**Aim of the task:** Restate all the data word for word and omit the pictures.

Items from a data source
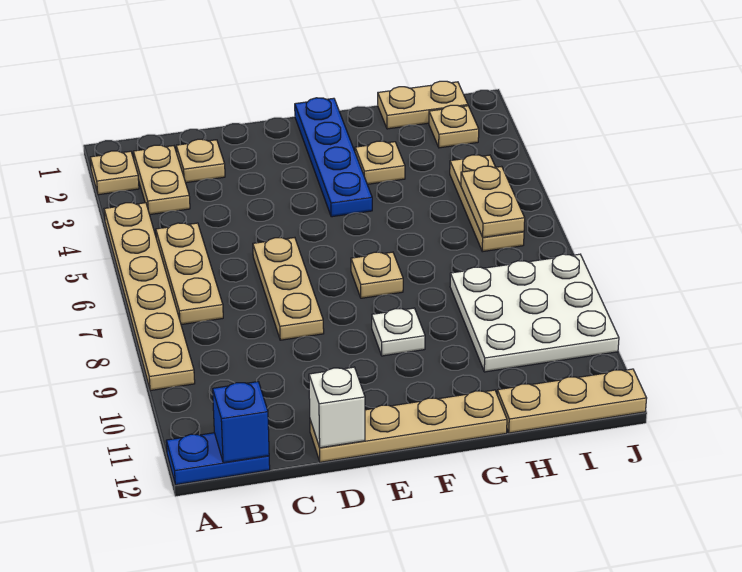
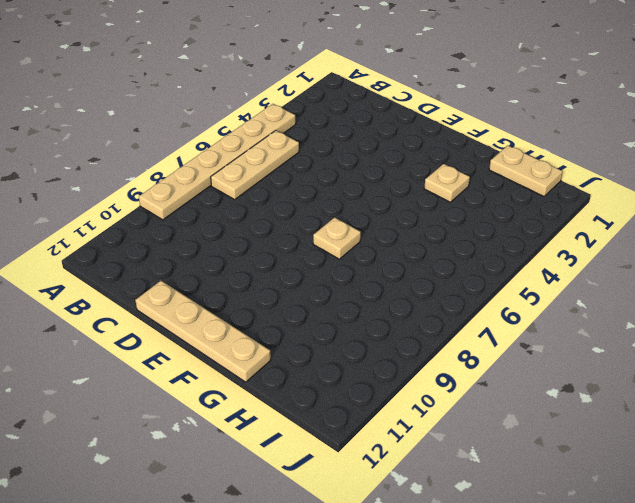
none -> tan 1x1 plate [90,151,139,195]
none -> blue 1x2 plate [166,433,270,485]
none -> tan 1x2 plate [133,145,190,215]

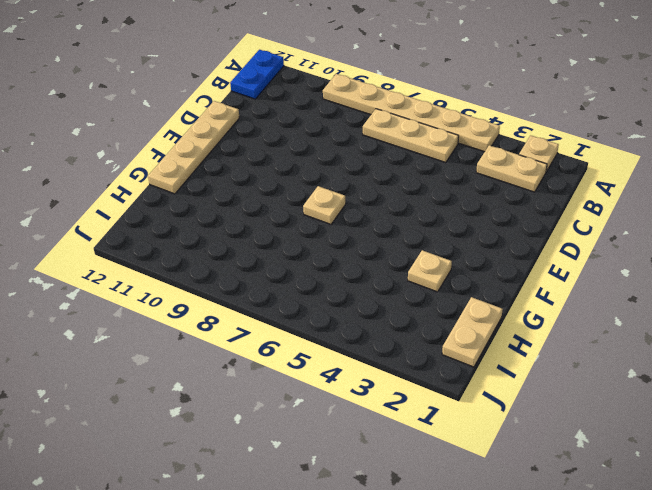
none -> tan 1x1 plate [176,139,225,183]
none -> tan 1x3 plate [253,238,324,340]
none -> blue 1x4 plate [295,98,372,217]

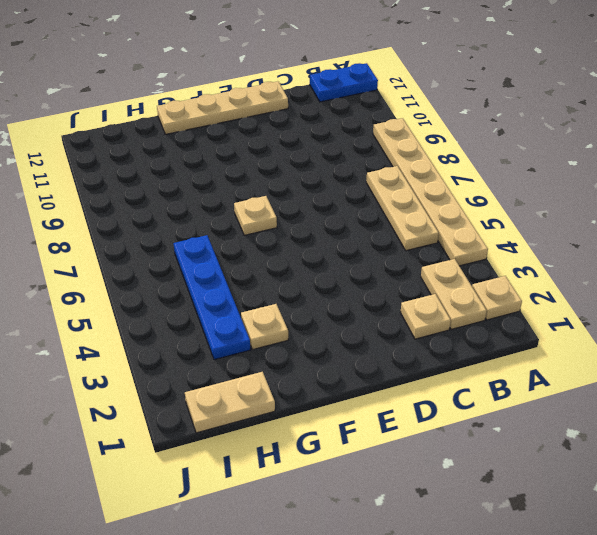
blue 1x4 plate [173,235,250,360] -> blue 1x4 plate moved to [295,98,372,217]
none -> tan 1x3 plate [253,238,324,340]
none -> white 1x1 plate [372,308,425,356]
none -> white 3x3 plate [450,254,619,372]

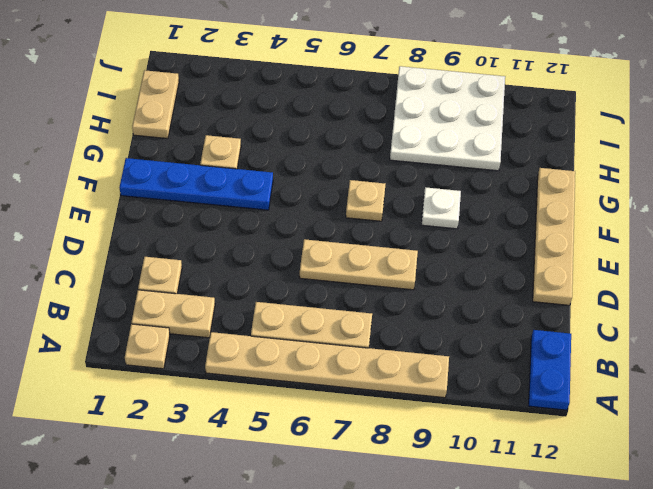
none -> tan 1x3 plate [497,369,647,433]
none -> tan 1x1 plate [429,105,479,148]
none -> tan 1x3 plate [450,155,524,252]

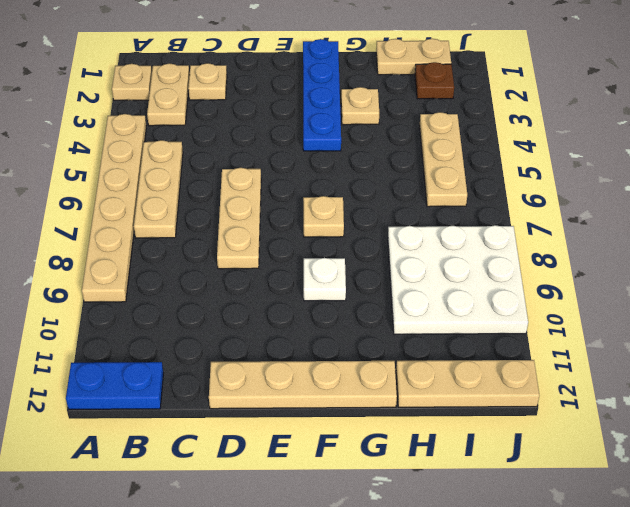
brown 1x1 plate [415,62,454,99] -> tan 1x1 plate [429,105,479,148]
none -> blue 1x1 brick [213,382,269,463]
none -> white 1x1 brick [309,367,365,448]
none -> tan 1x2 plate [461,166,525,237]

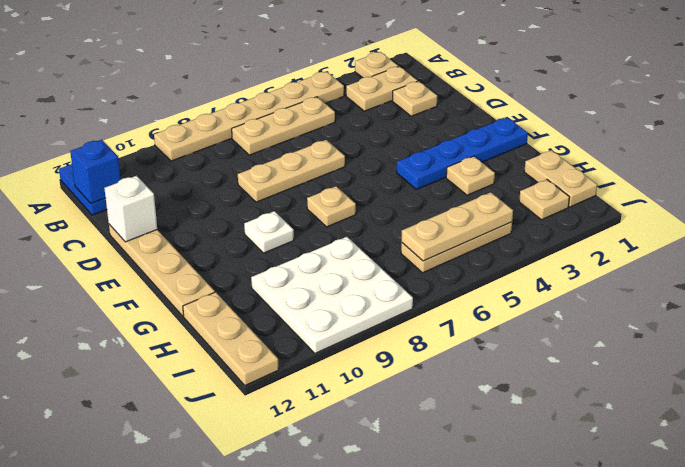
tan 1x3 plate [401,192,513,261] -> tan 1x2 plate [461,166,525,237]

**Output of the task:**
none -> tan 1x1 plate [90,151,139,195]
none -> blue 1x2 plate [166,433,270,485]
none -> tan 1x2 plate [133,145,190,215]

none -> tan 1x1 plate [176,139,225,183]
none -> tan 1x3 plate [253,238,324,340]
none -> blue 1x4 plate [295,98,372,217]

blue 1x4 plate [173,235,250,360] -> blue 1x4 plate moved to [295,98,372,217]
none -> tan 1x3 plate [253,238,324,340]
none -> white 1x1 plate [372,308,425,356]
none -> white 3x3 plate [450,254,619,372]

none -> tan 1x3 plate [497,369,647,433]
none -> tan 1x1 plate [429,105,479,148]
none -> tan 1x3 plate [450,155,524,252]

brown 1x1 plate [415,62,454,99] -> tan 1x1 plate [429,105,479,148]
none -> blue 1x1 brick [213,382,269,463]
none -> white 1x1 brick [309,367,365,448]
none -> tan 1x2 plate [461,166,525,237]

tan 1x3 plate [401,192,513,261] -> tan 1x2 plate [461,166,525,237]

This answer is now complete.